§ WHAT IS EXPECTED:
One number is the expected answer: the count of lines in the material below containing the word "orange".

━━━━

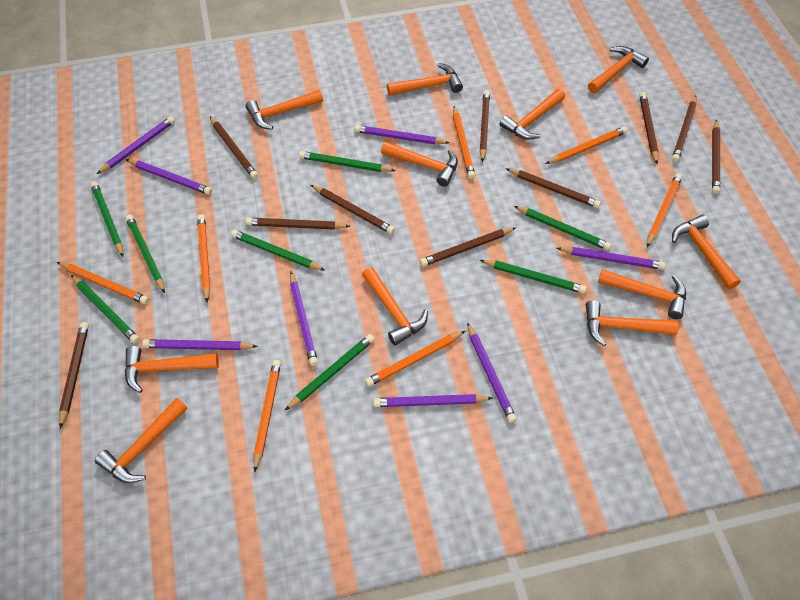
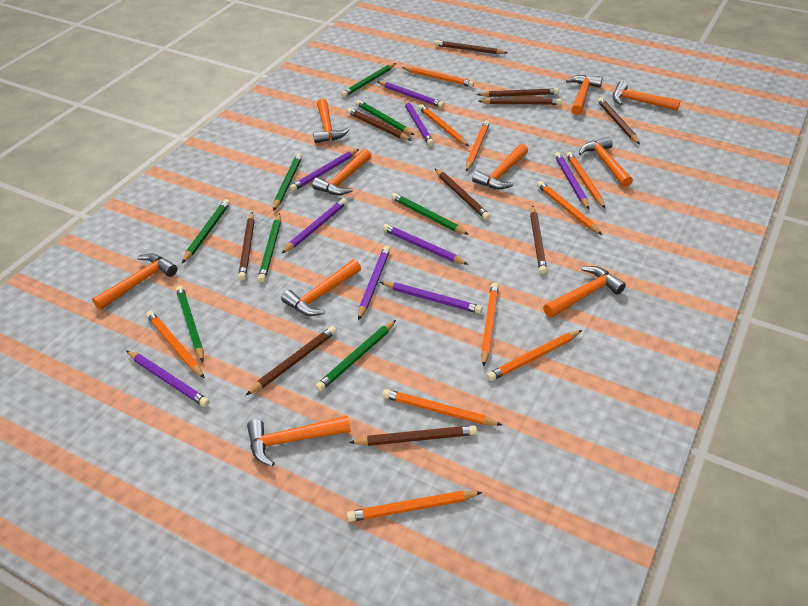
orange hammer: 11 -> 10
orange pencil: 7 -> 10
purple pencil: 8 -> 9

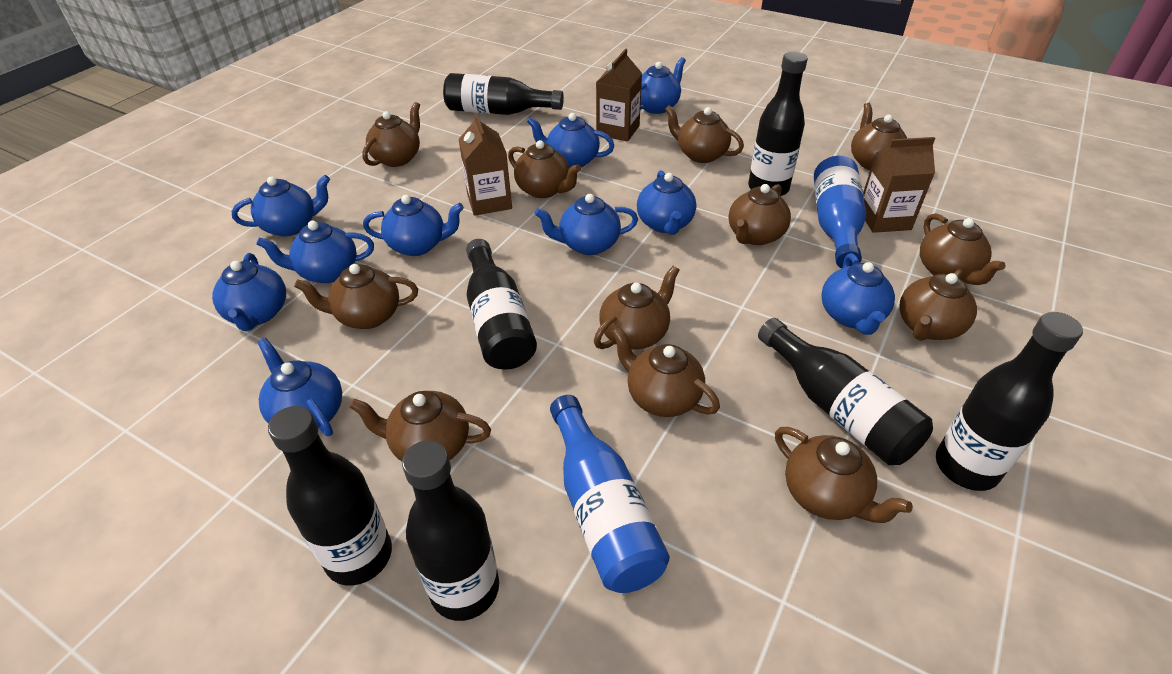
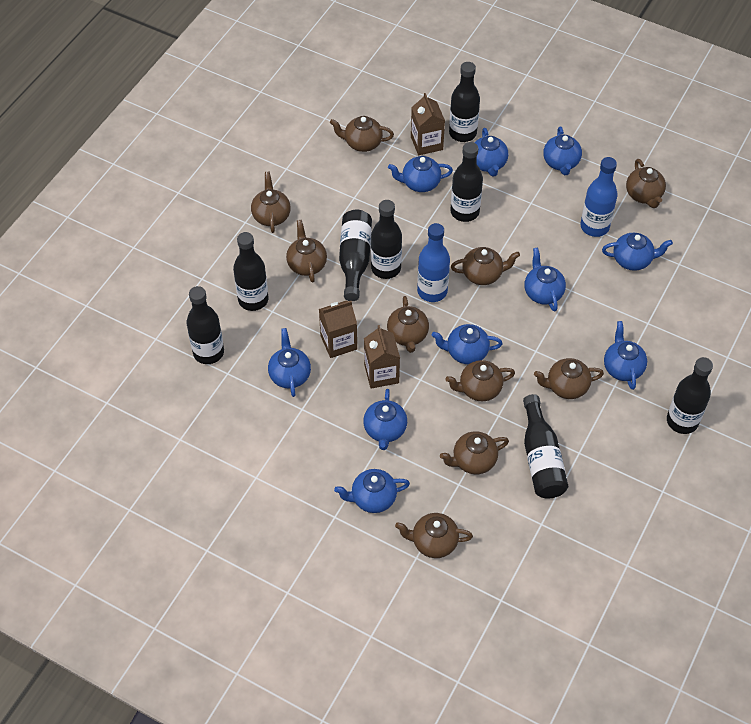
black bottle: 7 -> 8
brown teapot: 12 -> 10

━━━━

§ THE ANSWER:
2